Apart from the images, reproduce all of the data word for word.

------ DATA SUPPLIED ------

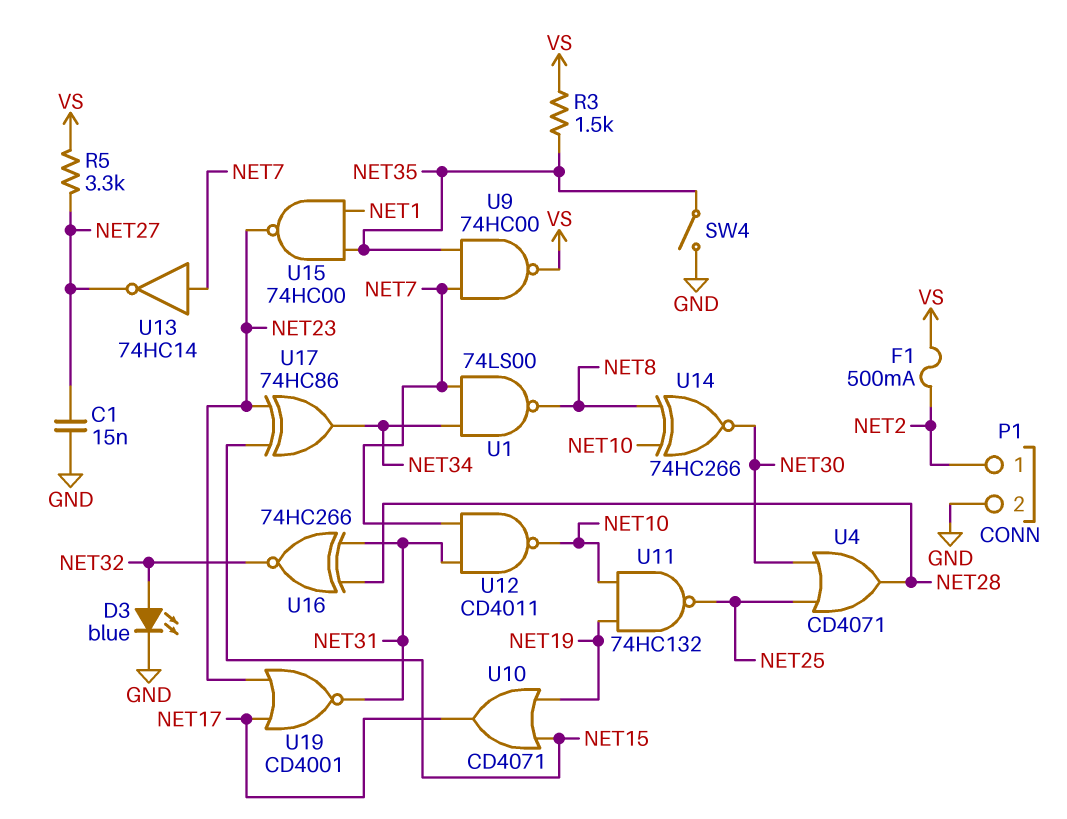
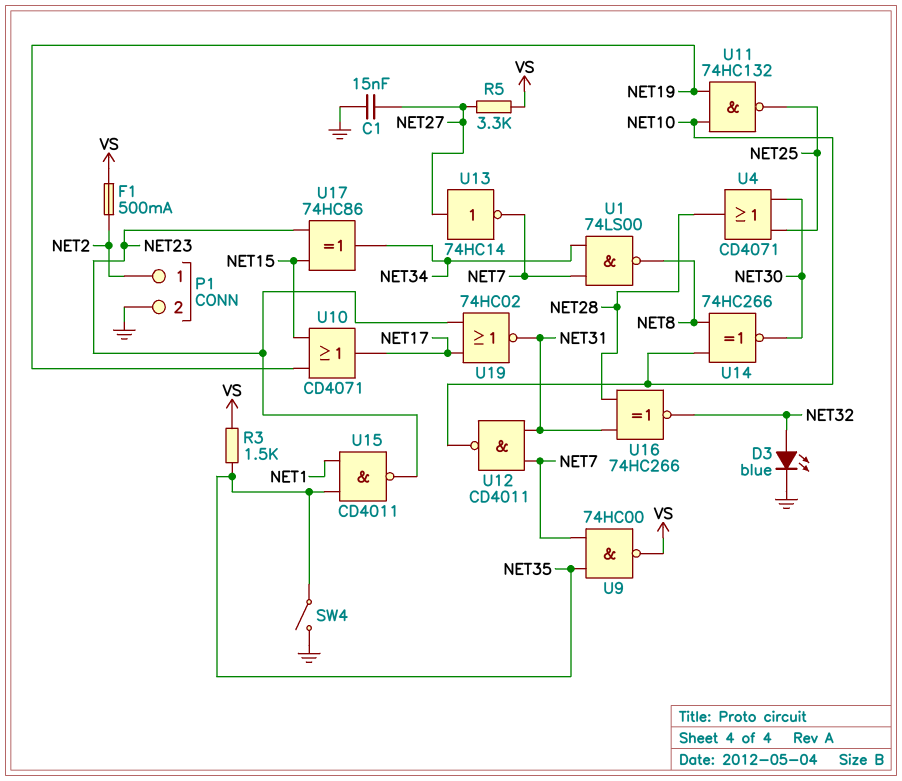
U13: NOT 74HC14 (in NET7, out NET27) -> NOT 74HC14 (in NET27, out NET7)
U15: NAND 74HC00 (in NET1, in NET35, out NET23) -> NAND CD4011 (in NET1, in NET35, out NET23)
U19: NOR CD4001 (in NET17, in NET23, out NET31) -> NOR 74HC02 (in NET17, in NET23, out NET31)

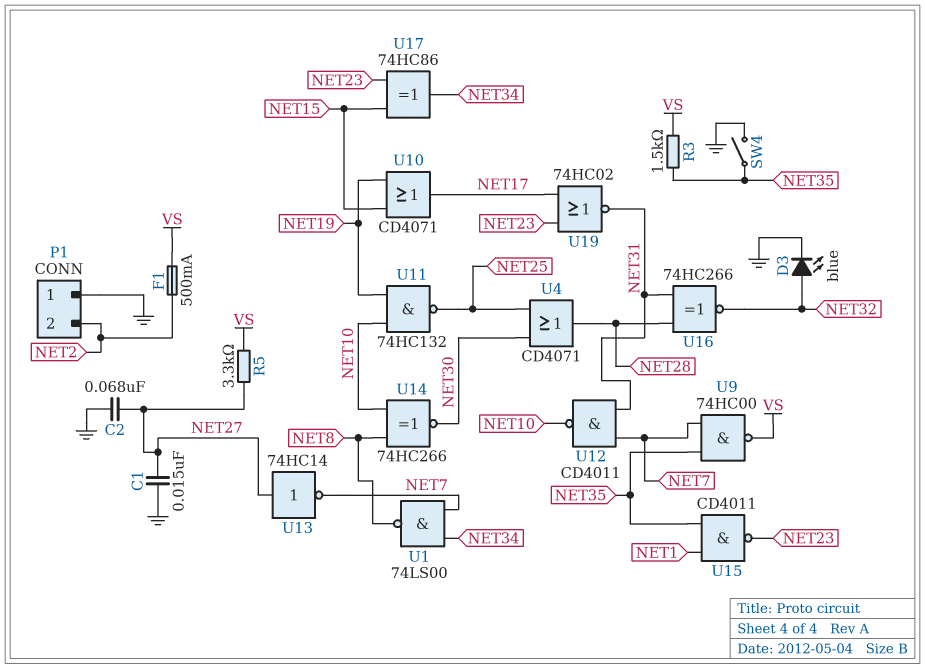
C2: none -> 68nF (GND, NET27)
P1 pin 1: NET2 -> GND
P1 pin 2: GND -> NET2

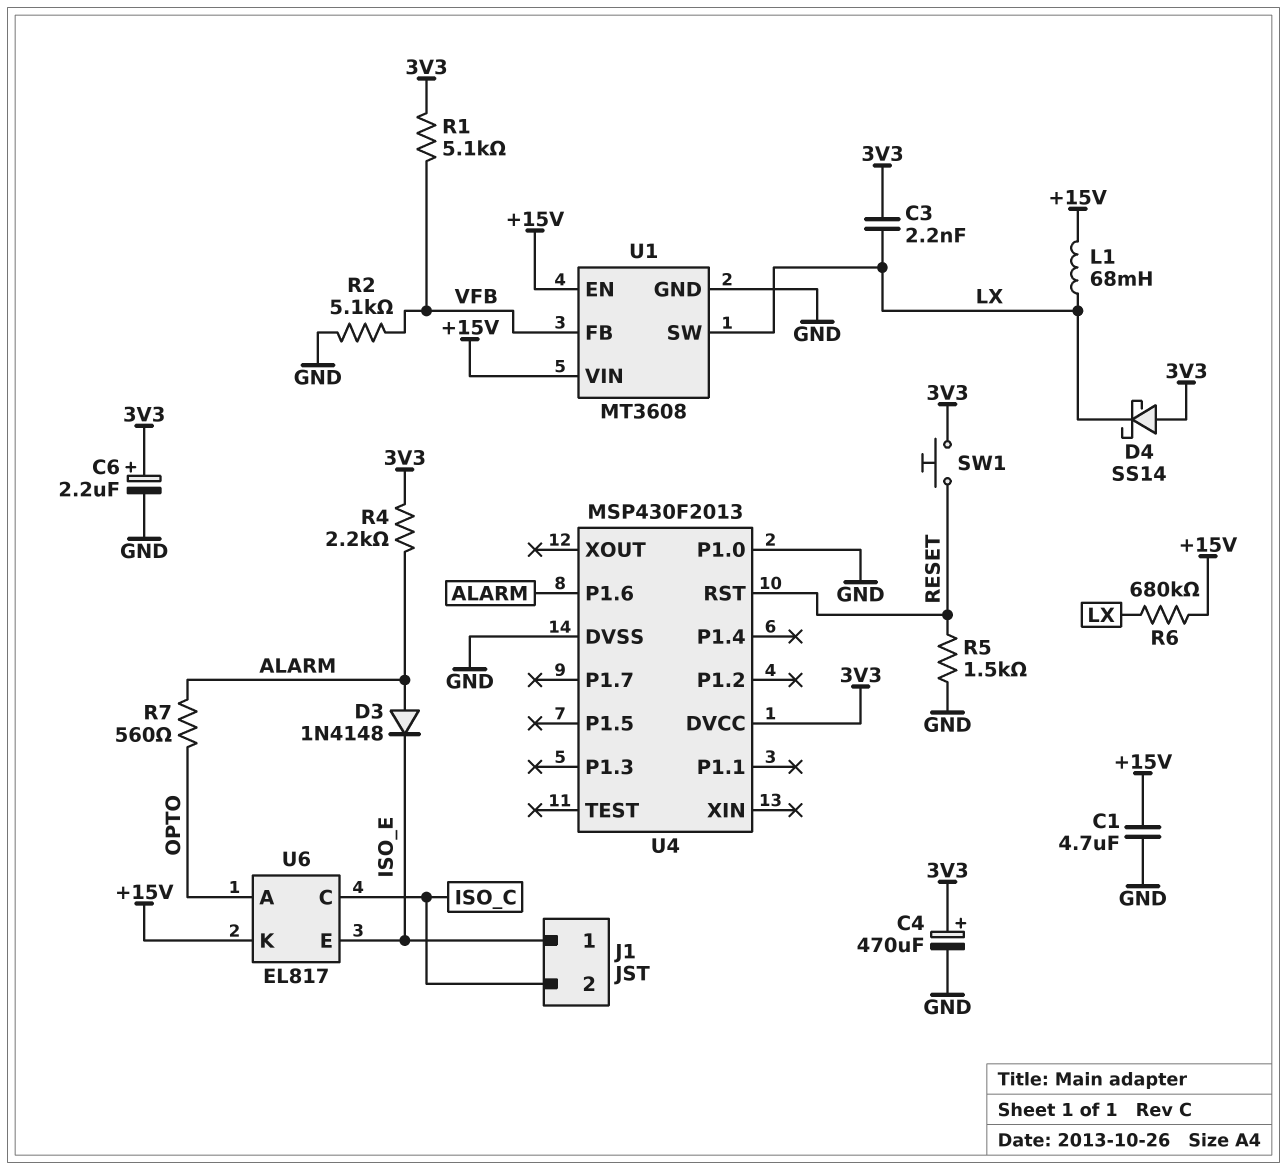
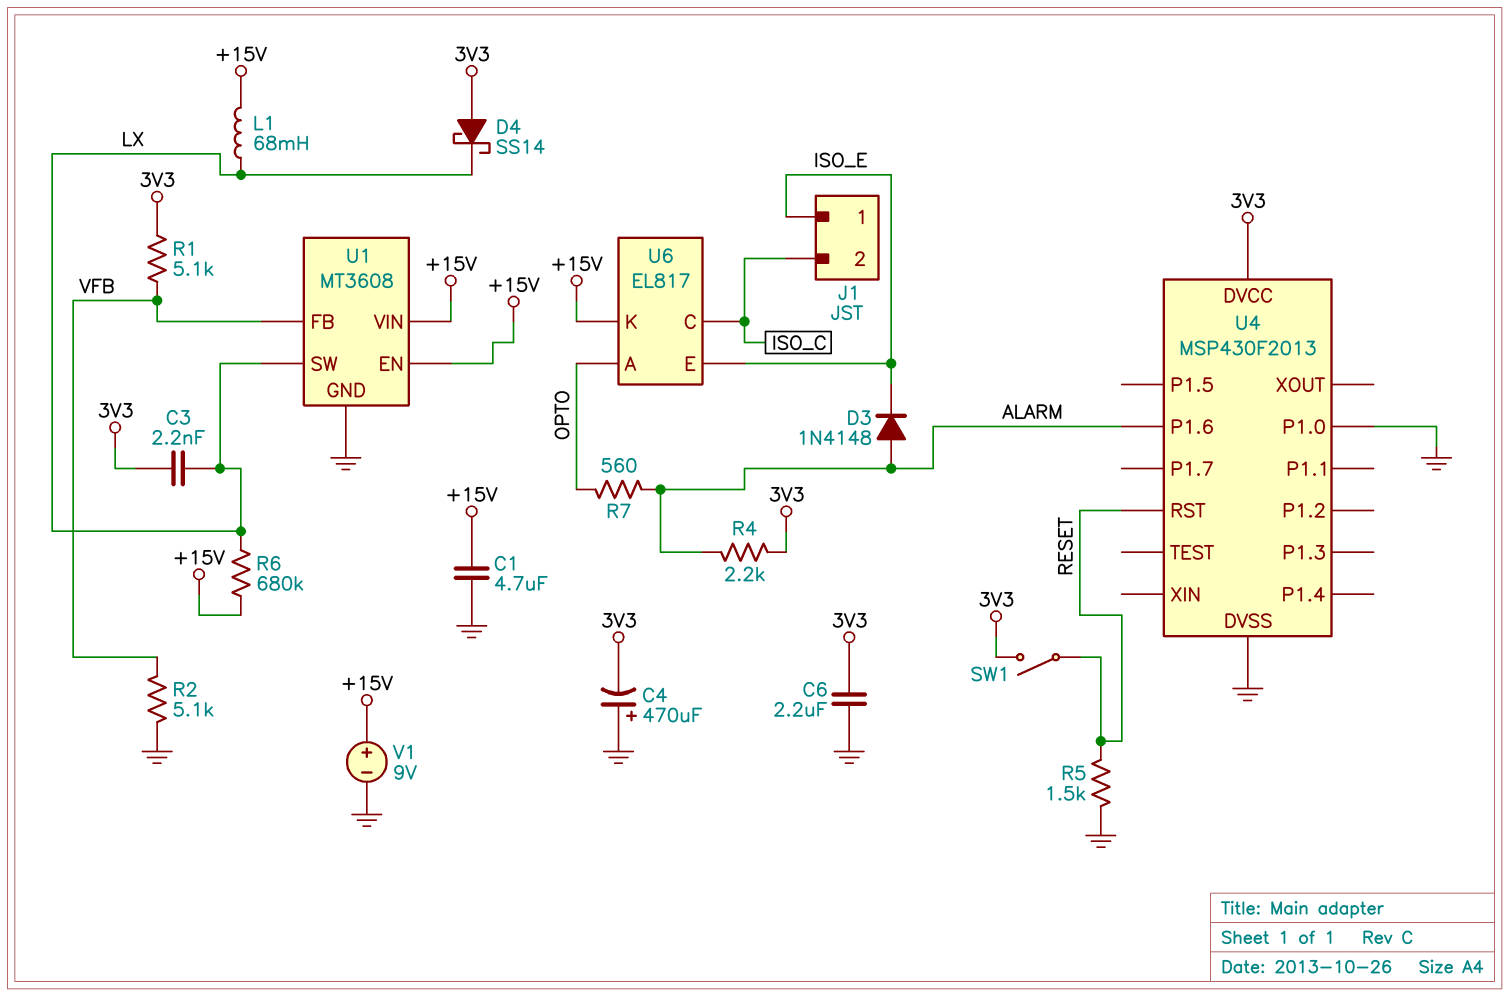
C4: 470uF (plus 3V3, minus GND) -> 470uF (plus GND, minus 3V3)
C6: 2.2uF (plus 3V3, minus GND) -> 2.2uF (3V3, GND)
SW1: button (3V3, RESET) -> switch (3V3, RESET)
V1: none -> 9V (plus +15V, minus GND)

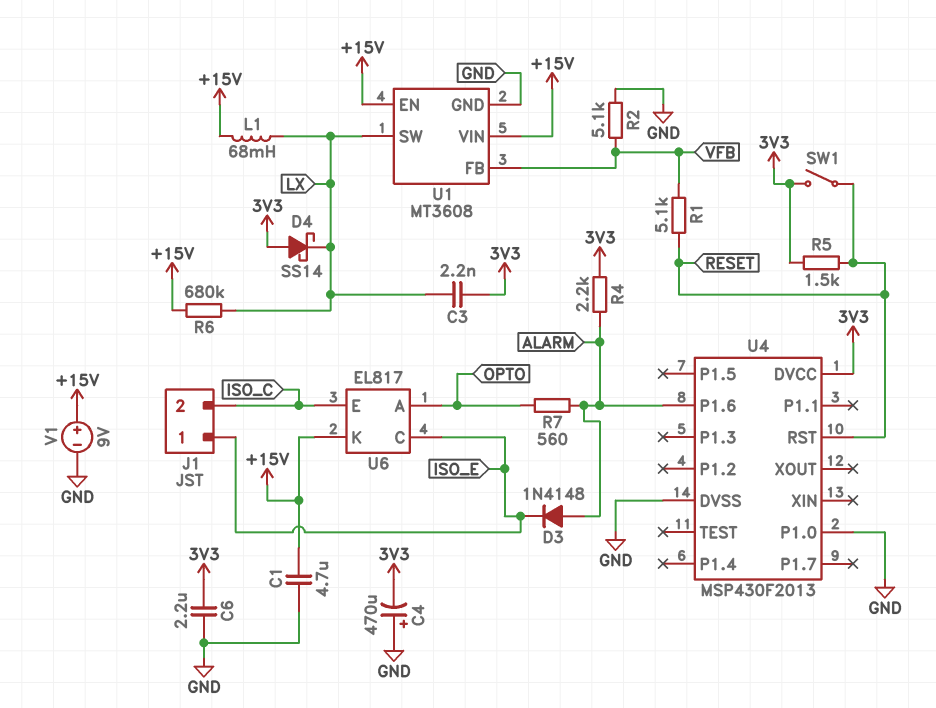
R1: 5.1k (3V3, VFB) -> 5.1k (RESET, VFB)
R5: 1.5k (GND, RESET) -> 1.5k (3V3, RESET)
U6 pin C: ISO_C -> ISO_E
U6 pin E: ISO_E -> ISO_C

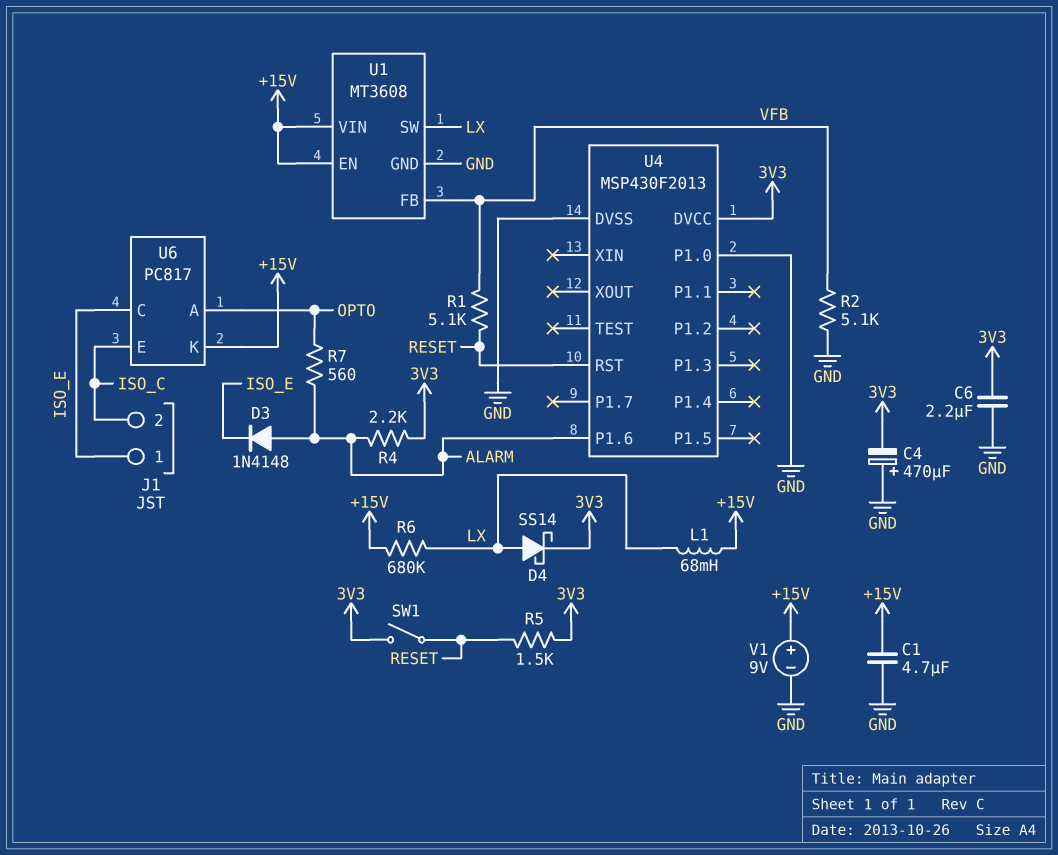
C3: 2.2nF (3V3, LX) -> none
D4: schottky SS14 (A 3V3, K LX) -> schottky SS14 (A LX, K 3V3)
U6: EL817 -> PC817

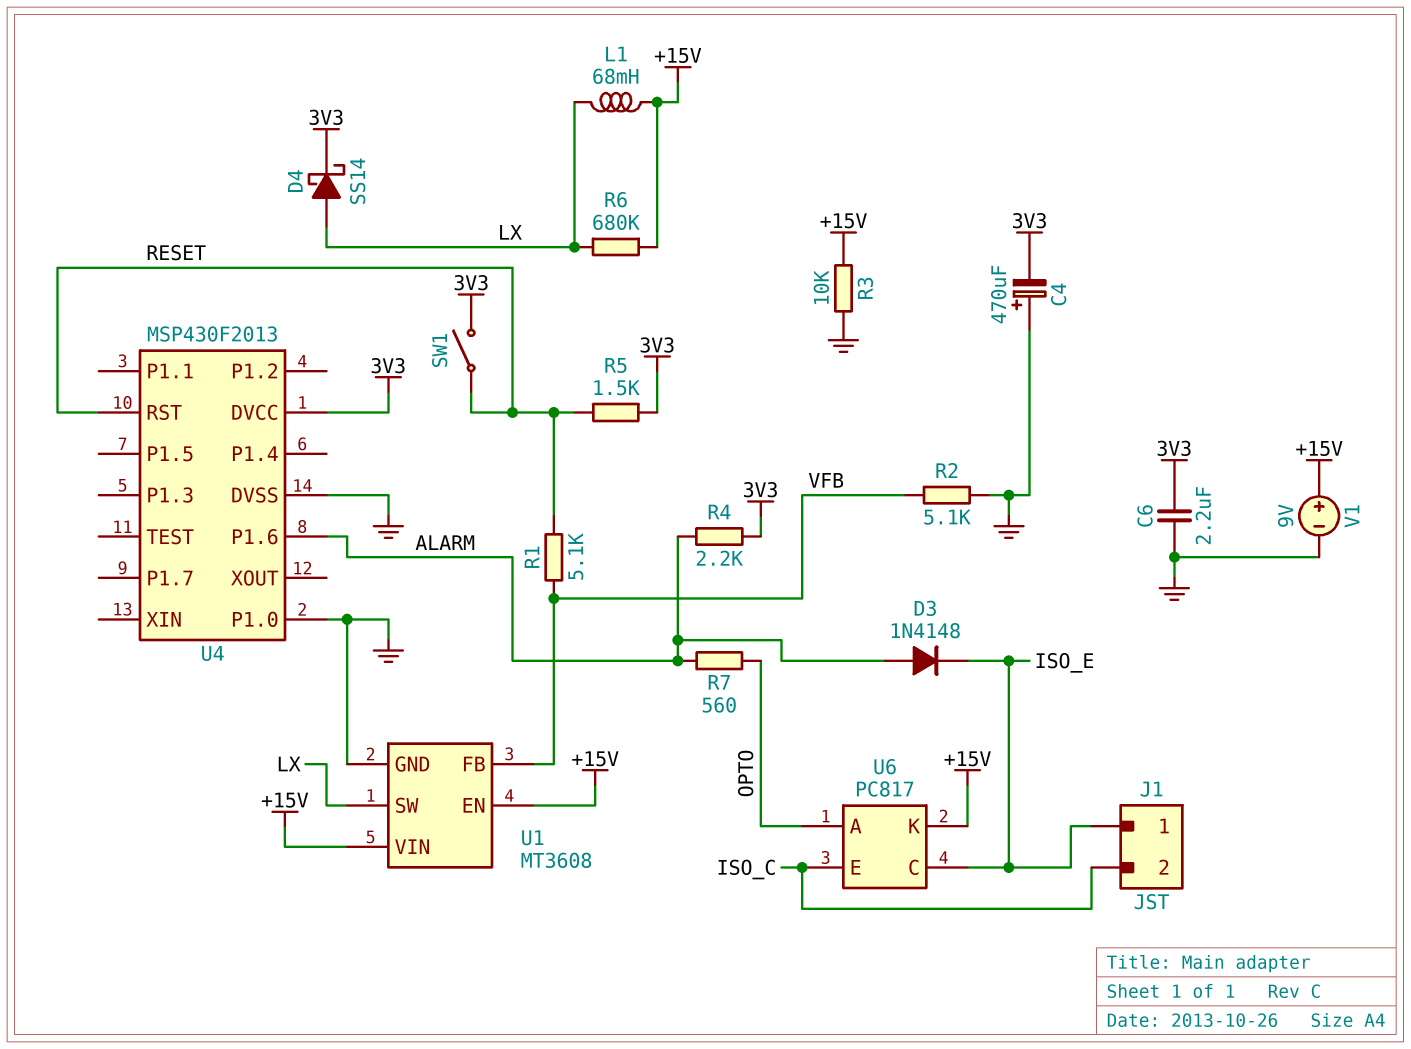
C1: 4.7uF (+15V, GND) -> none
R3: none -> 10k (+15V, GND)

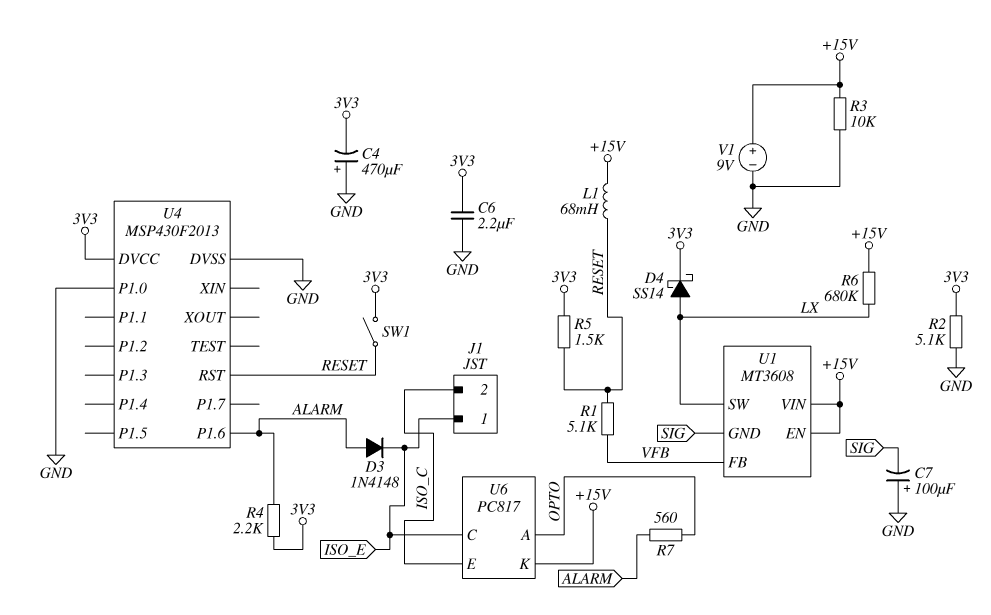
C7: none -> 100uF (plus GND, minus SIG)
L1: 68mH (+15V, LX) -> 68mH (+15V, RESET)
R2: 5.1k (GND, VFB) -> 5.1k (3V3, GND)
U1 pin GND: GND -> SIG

------

__ANSWER SPACE__.
U13: NOT 74HC14 (in NET7, out NET27) -> NOT 74HC14 (in NET27, out NET7)
U15: NAND 74HC00 (in NET1, in NET35, out NET23) -> NAND CD4011 (in NET1, in NET35, out NET23)
U19: NOR CD4001 (in NET17, in NET23, out NET31) -> NOR 74HC02 (in NET17, in NET23, out NET31)

C2: none -> 68nF (GND, NET27)
P1 pin 1: NET2 -> GND
P1 pin 2: GND -> NET2

C4: 470uF (plus 3V3, minus GND) -> 470uF (plus GND, minus 3V3)
C6: 2.2uF (plus 3V3, minus GND) -> 2.2uF (3V3, GND)
SW1: button (3V3, RESET) -> switch (3V3, RESET)
V1: none -> 9V (plus +15V, minus GND)

R1: 5.1k (3V3, VFB) -> 5.1k (RESET, VFB)
R5: 1.5k (GND, RESET) -> 1.5k (3V3, RESET)
U6 pin C: ISO_C -> ISO_E
U6 pin E: ISO_E -> ISO_C

C3: 2.2nF (3V3, LX) -> none
D4: schottky SS14 (A 3V3, K LX) -> schottky SS14 (A LX, K 3V3)
U6: EL817 -> PC817

C1: 4.7uF (+15V, GND) -> none
R3: none -> 10k (+15V, GND)

C7: none -> 100uF (plus GND, minus SIG)
L1: 68mH (+15V, LX) -> 68mH (+15V, RESET)
R2: 5.1k (GND, VFB) -> 5.1k (3V3, GND)
U1 pin GND: GND -> SIG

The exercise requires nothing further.